Work instructions> Pull out of the data below the stretch of lines bounded by the one containing "- moved: bulb" and the one containing "- moved: domino", both bounds included, unchanged.

Segment Open

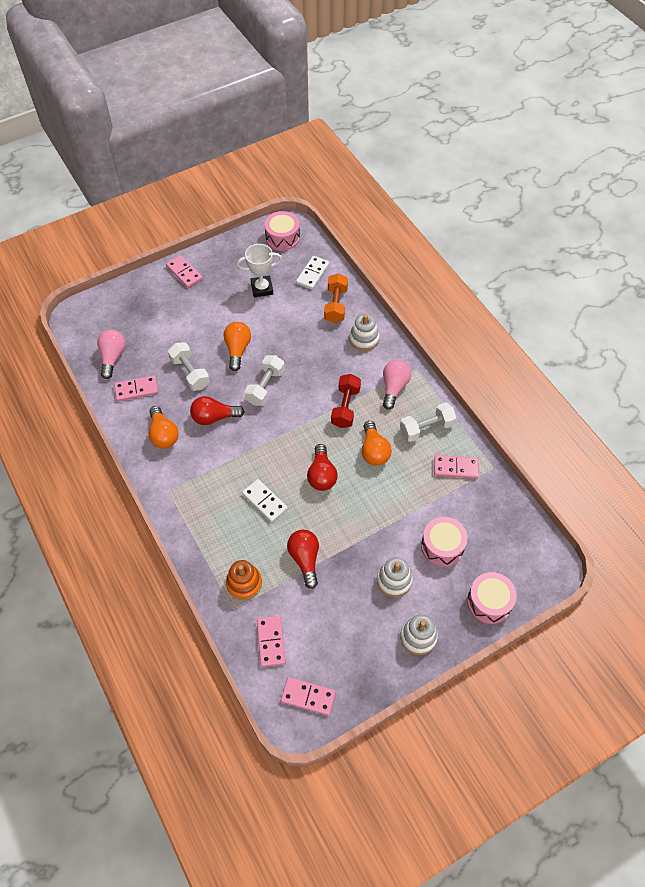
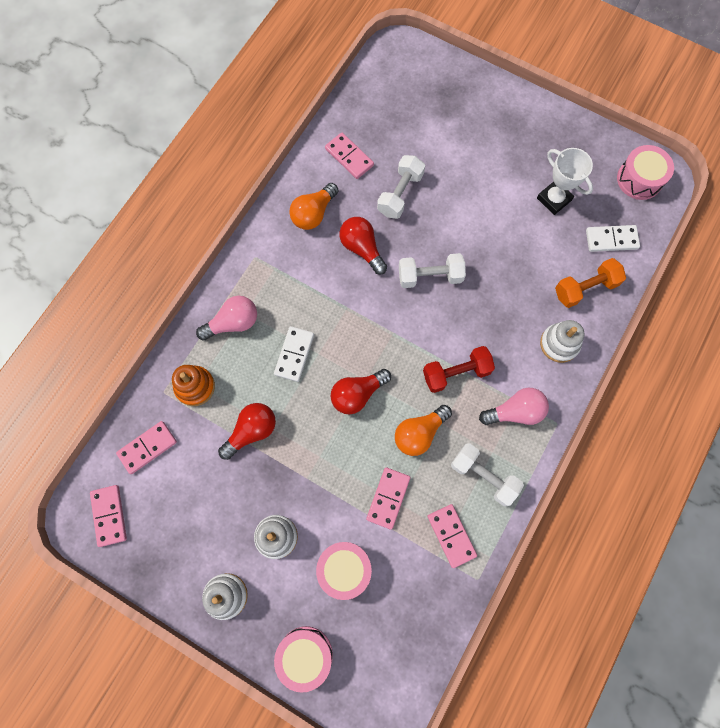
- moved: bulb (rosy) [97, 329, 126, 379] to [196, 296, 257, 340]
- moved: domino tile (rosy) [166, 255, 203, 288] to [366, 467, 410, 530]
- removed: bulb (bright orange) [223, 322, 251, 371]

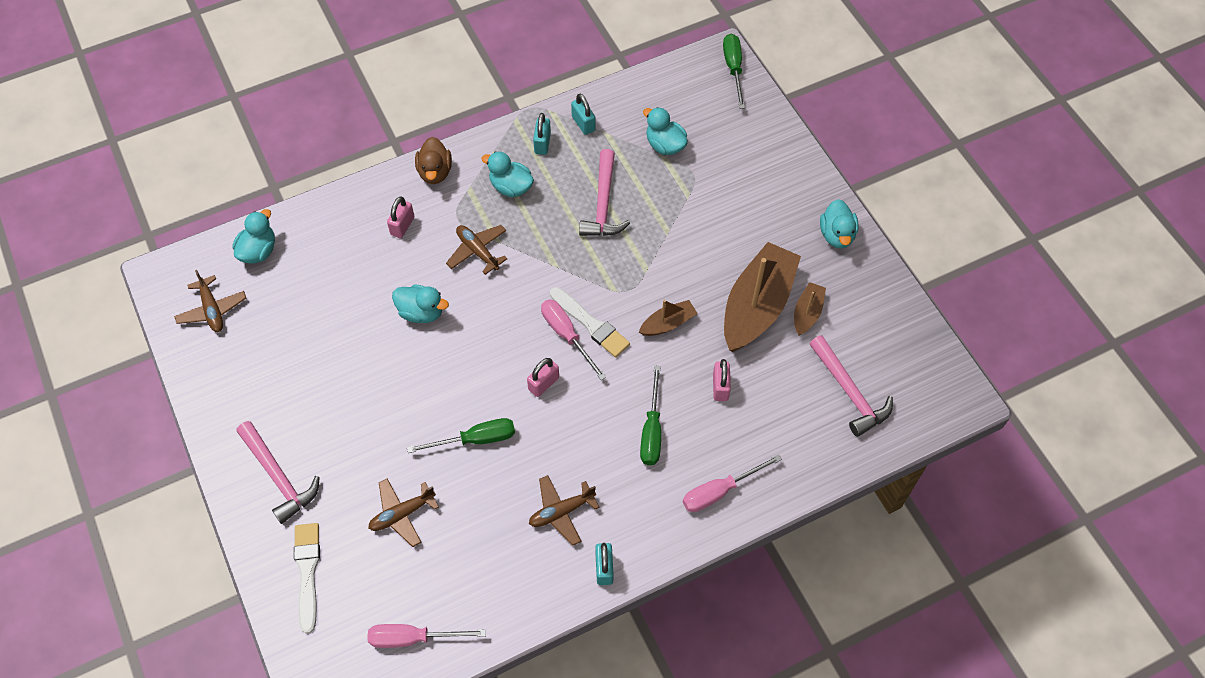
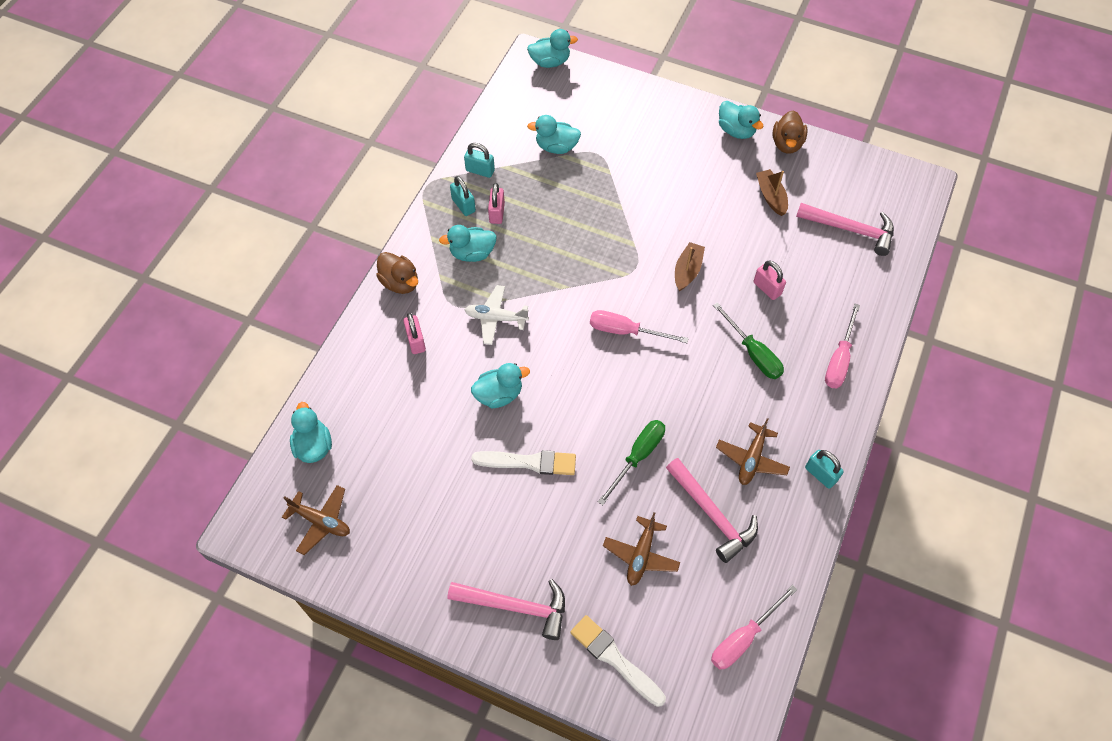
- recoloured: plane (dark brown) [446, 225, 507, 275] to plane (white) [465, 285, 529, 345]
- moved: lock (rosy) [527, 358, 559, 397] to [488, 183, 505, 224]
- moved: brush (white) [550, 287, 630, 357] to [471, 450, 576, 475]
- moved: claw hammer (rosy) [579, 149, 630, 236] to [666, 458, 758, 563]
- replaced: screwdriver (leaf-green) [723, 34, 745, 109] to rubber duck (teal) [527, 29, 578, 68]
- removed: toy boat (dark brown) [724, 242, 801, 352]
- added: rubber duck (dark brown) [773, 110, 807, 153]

Segment Closed
Segment Open

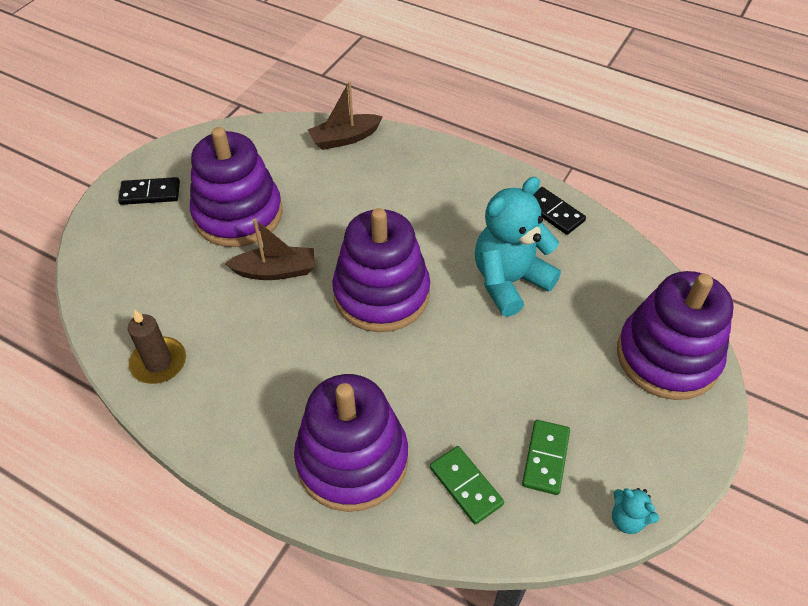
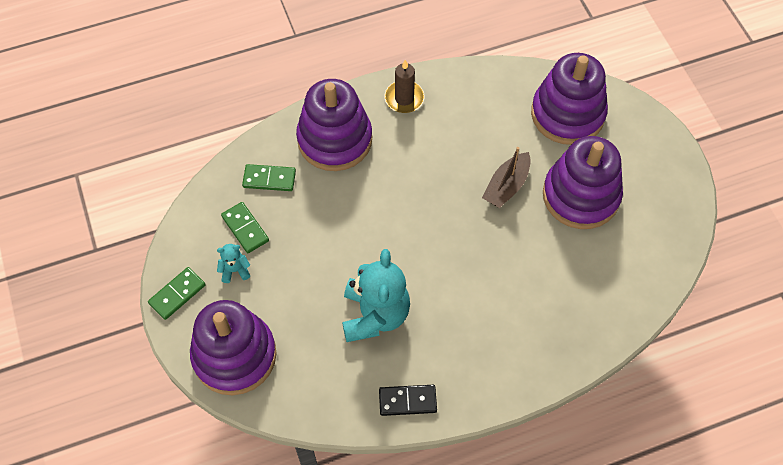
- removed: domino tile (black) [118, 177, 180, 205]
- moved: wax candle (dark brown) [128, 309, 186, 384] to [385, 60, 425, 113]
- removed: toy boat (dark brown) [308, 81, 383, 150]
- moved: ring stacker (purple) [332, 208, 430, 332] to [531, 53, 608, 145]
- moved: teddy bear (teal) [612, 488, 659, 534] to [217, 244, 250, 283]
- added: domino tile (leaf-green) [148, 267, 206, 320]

Segment Closed

Output for this exercise>
- moved: bulb (rosy) [97, 329, 126, 379] to [196, 296, 257, 340]
- moved: domino tile (rosy) [166, 255, 203, 288] to [366, 467, 410, 530]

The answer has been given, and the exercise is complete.